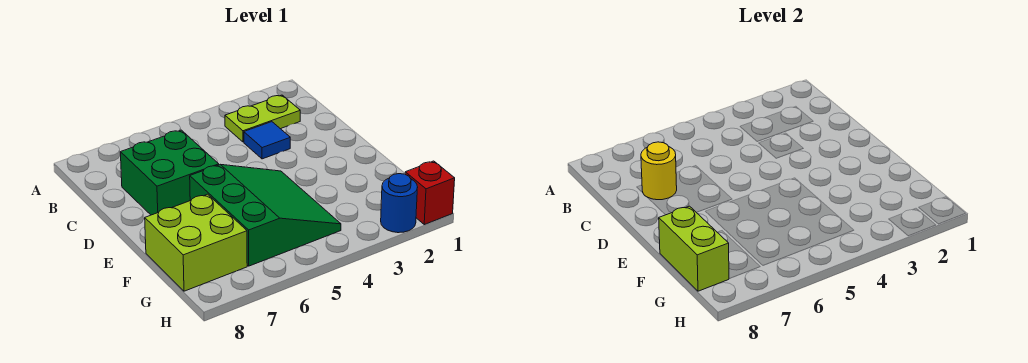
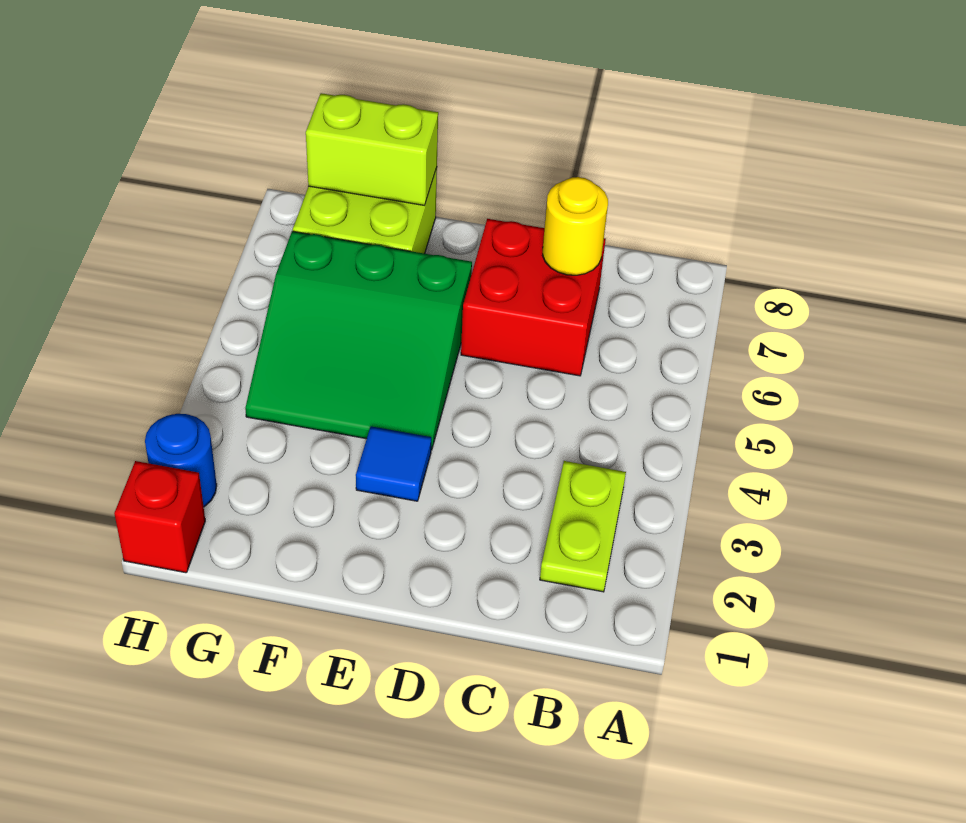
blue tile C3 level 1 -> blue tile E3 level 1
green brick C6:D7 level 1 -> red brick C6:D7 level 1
--
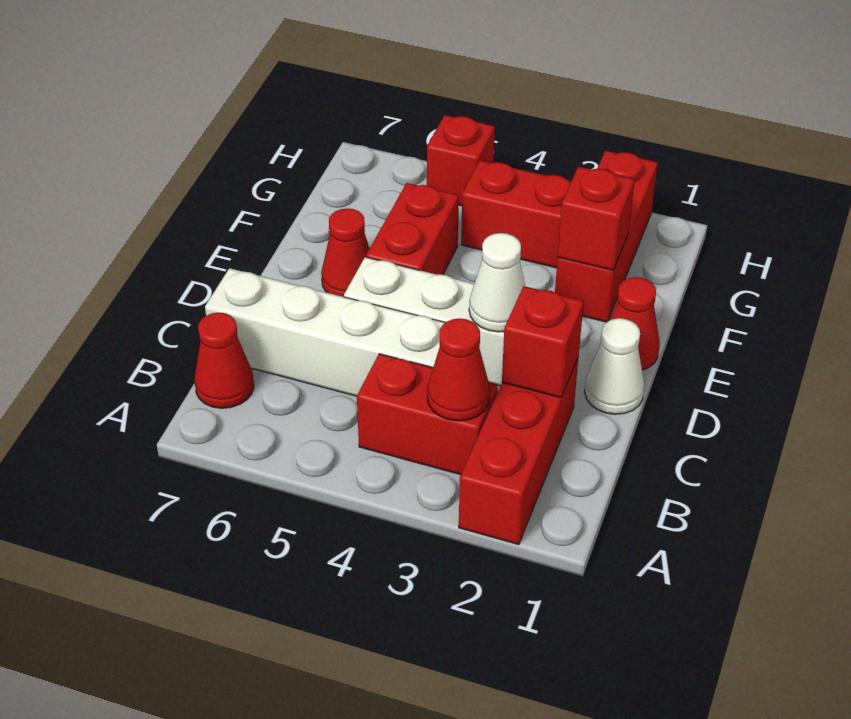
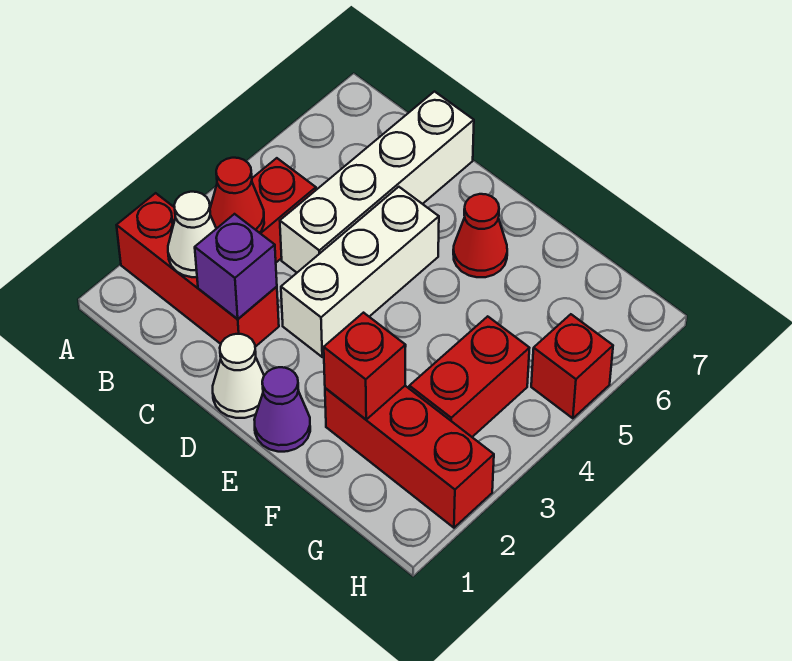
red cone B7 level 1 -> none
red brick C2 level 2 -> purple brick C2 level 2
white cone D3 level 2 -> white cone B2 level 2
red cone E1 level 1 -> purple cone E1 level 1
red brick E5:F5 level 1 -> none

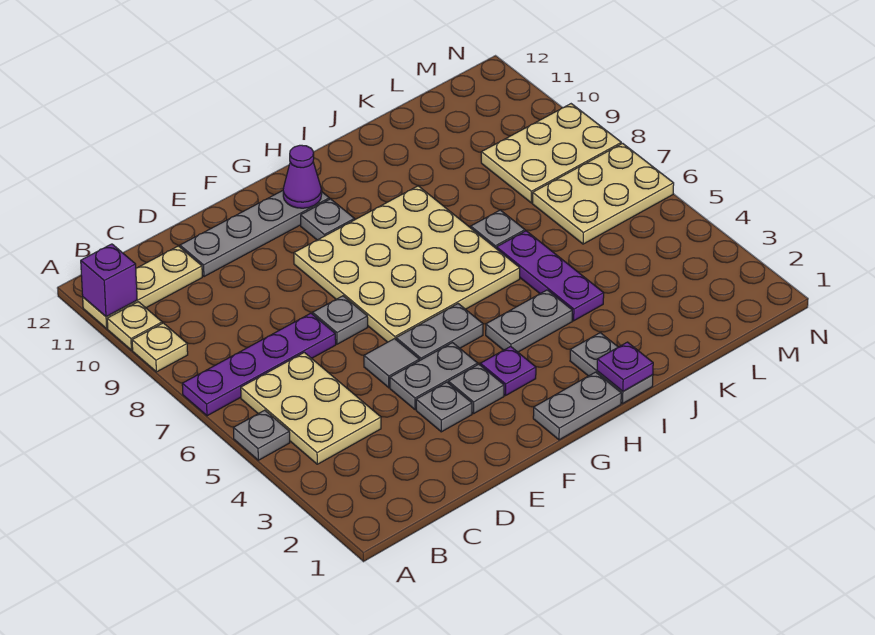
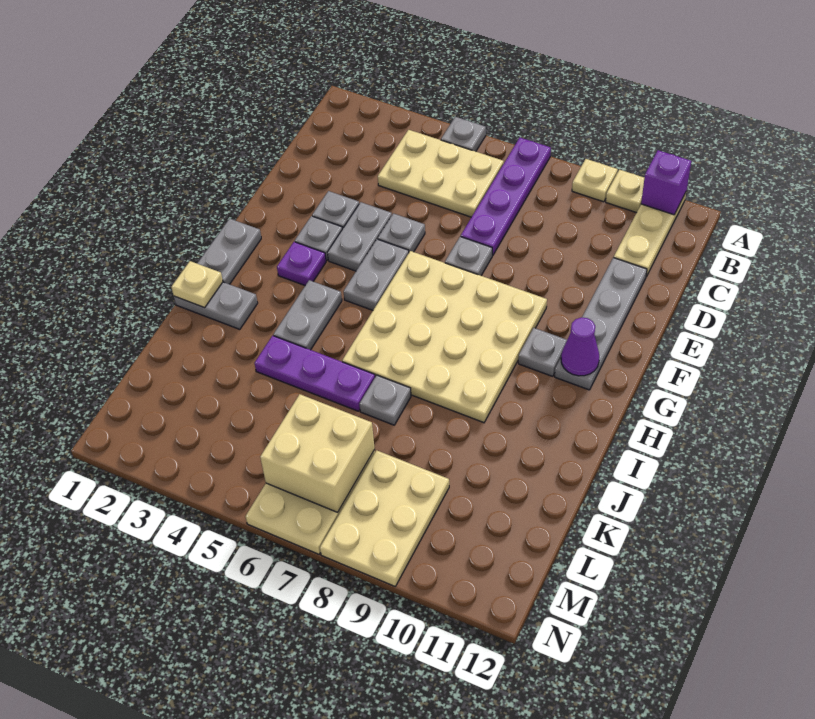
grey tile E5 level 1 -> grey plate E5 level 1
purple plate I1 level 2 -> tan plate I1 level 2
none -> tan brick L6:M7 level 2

### Your goal
Which lines of the records above hold the word "tile"? Copy each of them.

### Result of this task
blue tile C3 level 1 -> blue tile E3 level 1
grey tile E5 level 1 -> grey plate E5 level 1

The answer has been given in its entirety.